* **Your task**:
Output every line below exactly, please, omitting pictures.
--- Given data ---
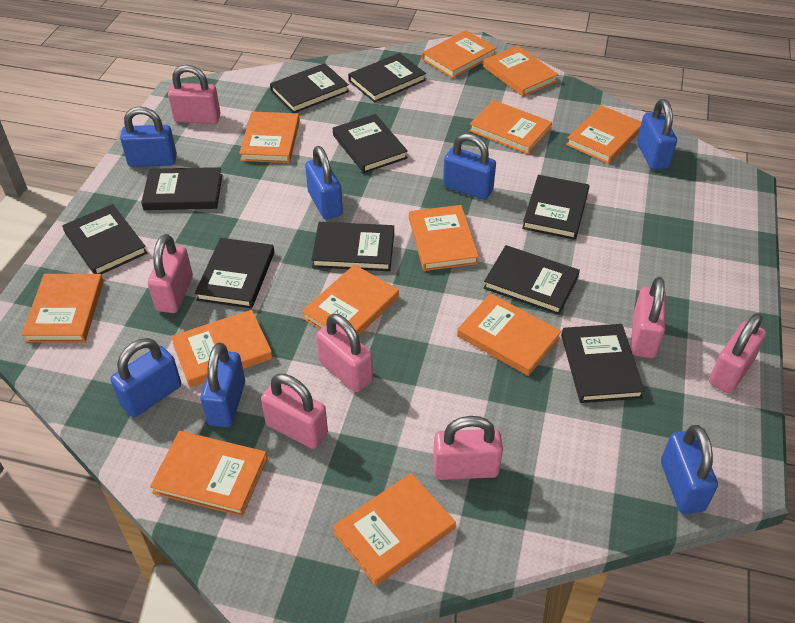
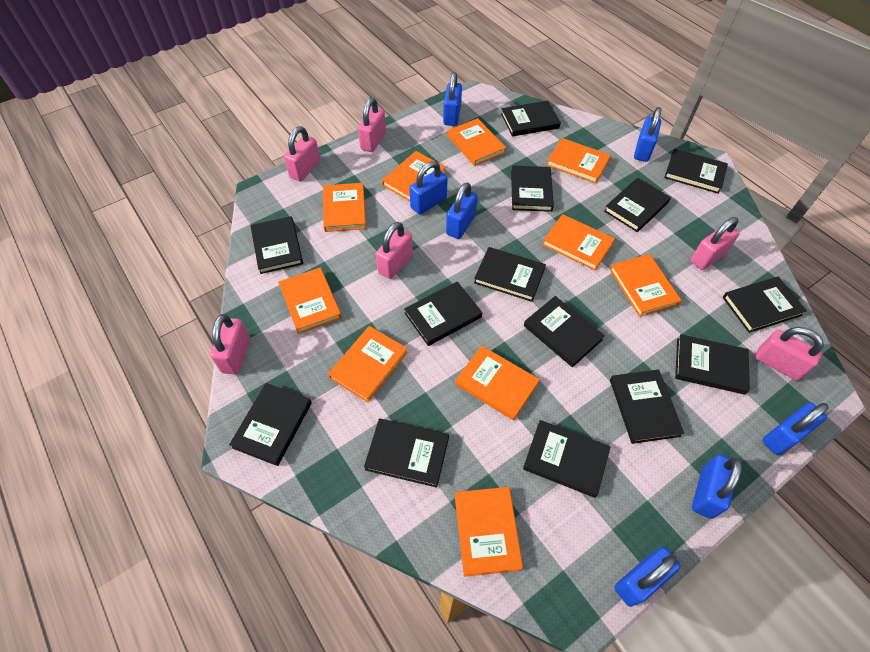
black book: 10 -> 14
orange book: 12 -> 10
pink padlock: 7 -> 6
---
* **Task output**:
black book: 10 -> 14
orange book: 12 -> 10
pink padlock: 7 -> 6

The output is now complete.